A precise reproduction of every record below is needed, minus the pictures.

- **Record set**:
"""
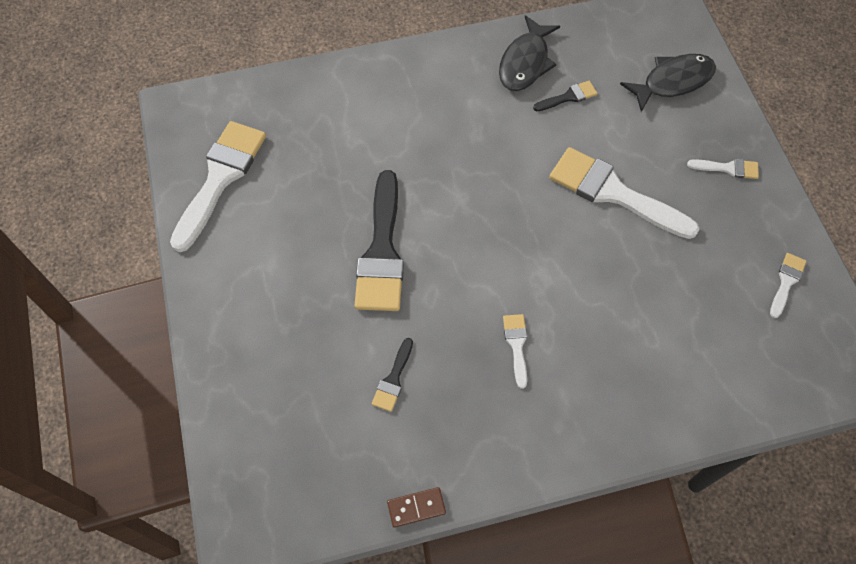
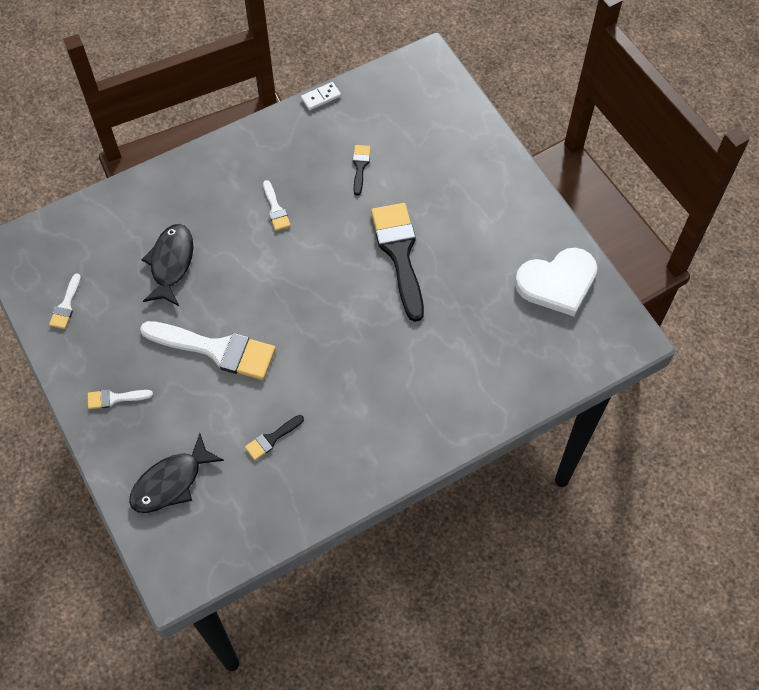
camera: 165 degrees right, 0 degrees up
(220, 178) = (557, 283): white brush -> white heart
(416, 508) = (321, 97): brown domino -> white domino
(525, 62) = (321, 468): black fish -> black fish (171, 263)

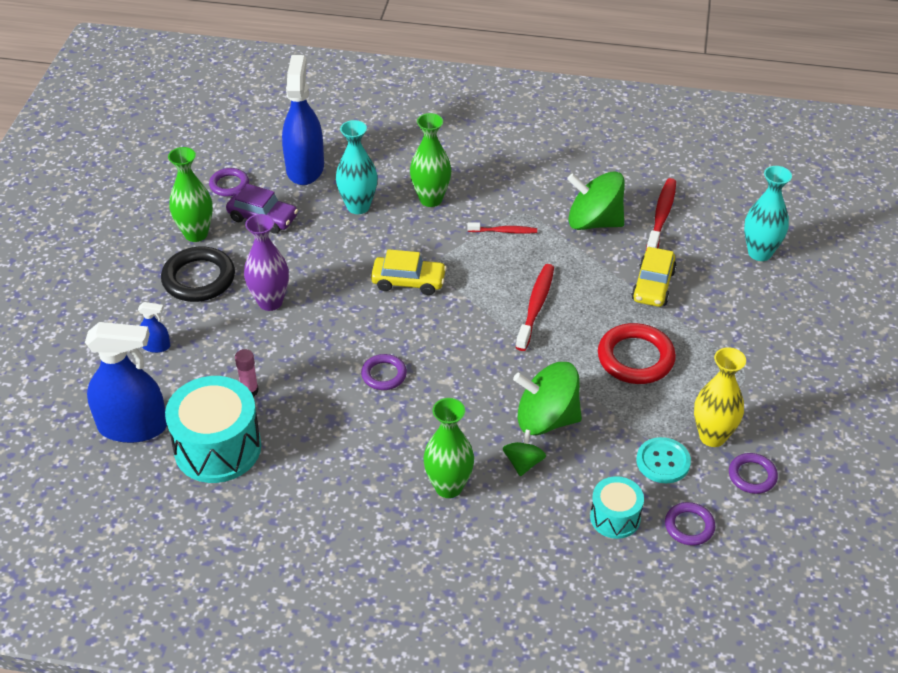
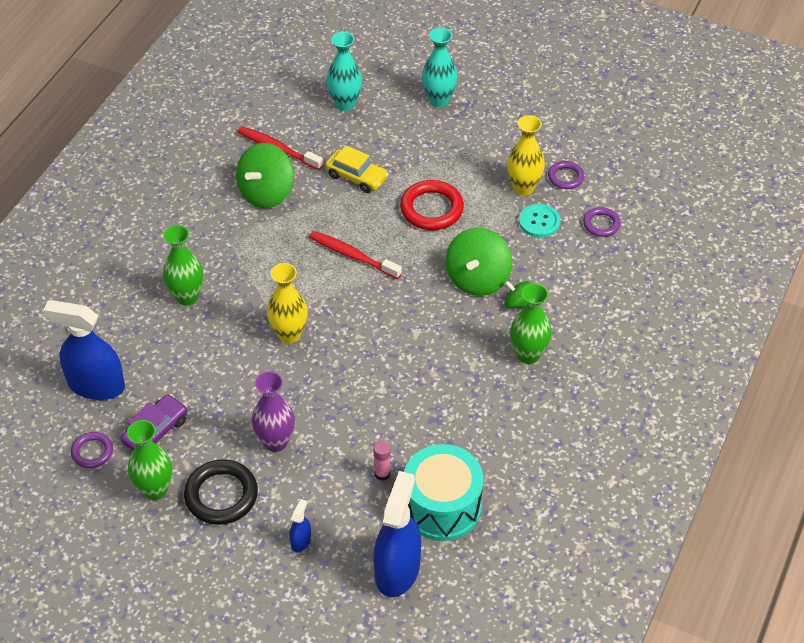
camera: 75 degrees left, 5 degrees up
(358, 206) = (172, 353): turquoise vase -> turquoise vase (439, 100)
(384, 375) = (395, 373): purple ring -> none
(408, 281) = (289, 335): yellow car -> yellow vase
(504, 231) = (252, 255): red toothbrush -> none
(615, 517) = (583, 263): turquoise drum -> none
"""
- **Expected answer**:
camera: 165 degrees right, 0 degrees up
(220, 178) = (557, 283): white brush -> white heart
(416, 508) = (321, 97): brown domino -> white domino
(525, 62) = (321, 468): black fish -> black fish (171, 263)

camera: 75 degrees left, 5 degrees up
(358, 206) = (172, 353): turquoise vase -> turquoise vase (439, 100)
(384, 375) = (395, 373): purple ring -> none
(408, 281) = (289, 335): yellow car -> yellow vase
(504, 231) = (252, 255): red toothbrush -> none
(615, 517) = (583, 263): turquoise drum -> none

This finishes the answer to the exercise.